Assigned task: The lines below starting at the line containing "green trapezoid at" and ending at the line containing "purple cross at" are to be repeated exactly, with both ends kept and nothing else added.

Information supplied:
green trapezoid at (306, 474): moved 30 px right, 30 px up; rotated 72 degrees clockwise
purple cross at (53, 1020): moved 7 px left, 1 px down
--
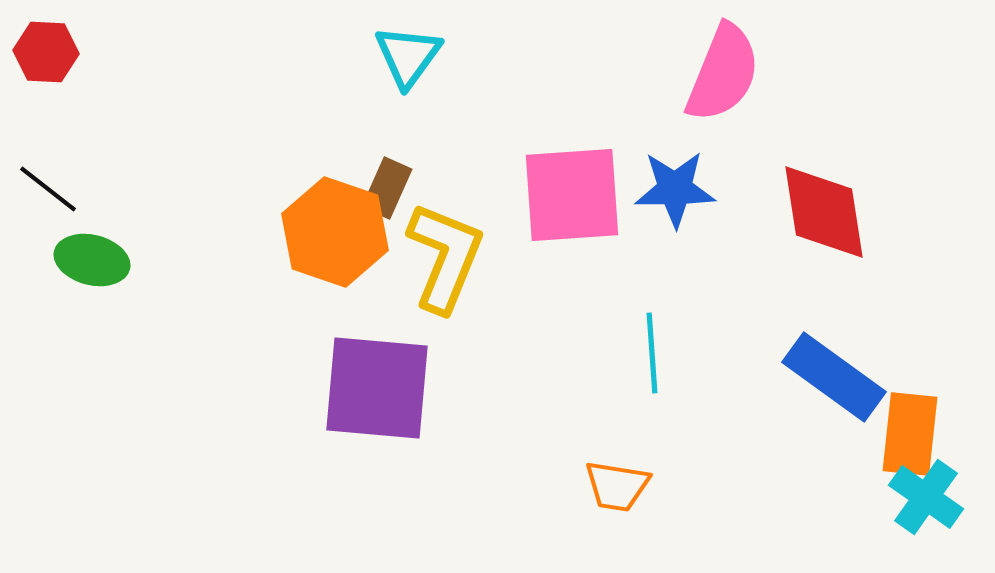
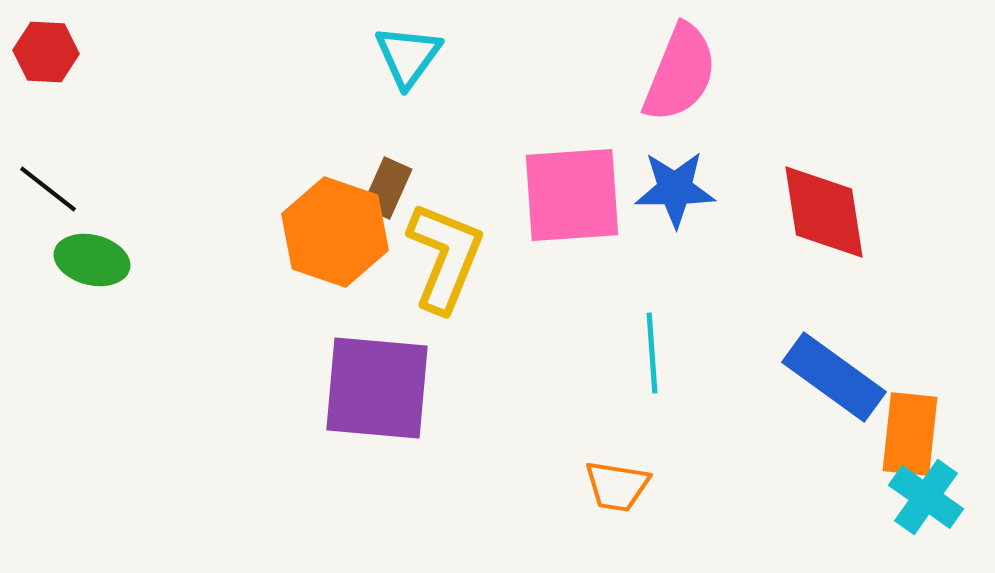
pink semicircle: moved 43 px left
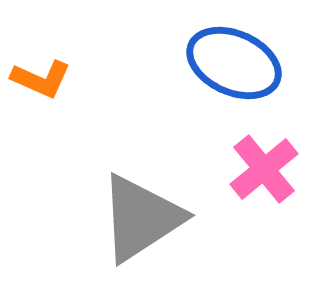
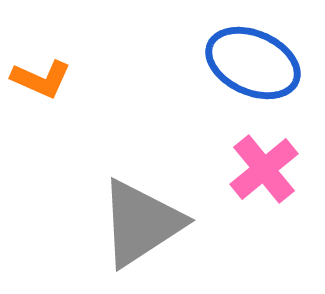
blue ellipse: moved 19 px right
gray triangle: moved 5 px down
...
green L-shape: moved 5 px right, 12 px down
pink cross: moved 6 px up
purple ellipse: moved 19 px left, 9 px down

Task output:
green trapezoid at (306, 474): moved 30 px right, 30 px up; rotated 72 degrees clockwise
purple cross at (53, 1020): moved 7 px left, 1 px down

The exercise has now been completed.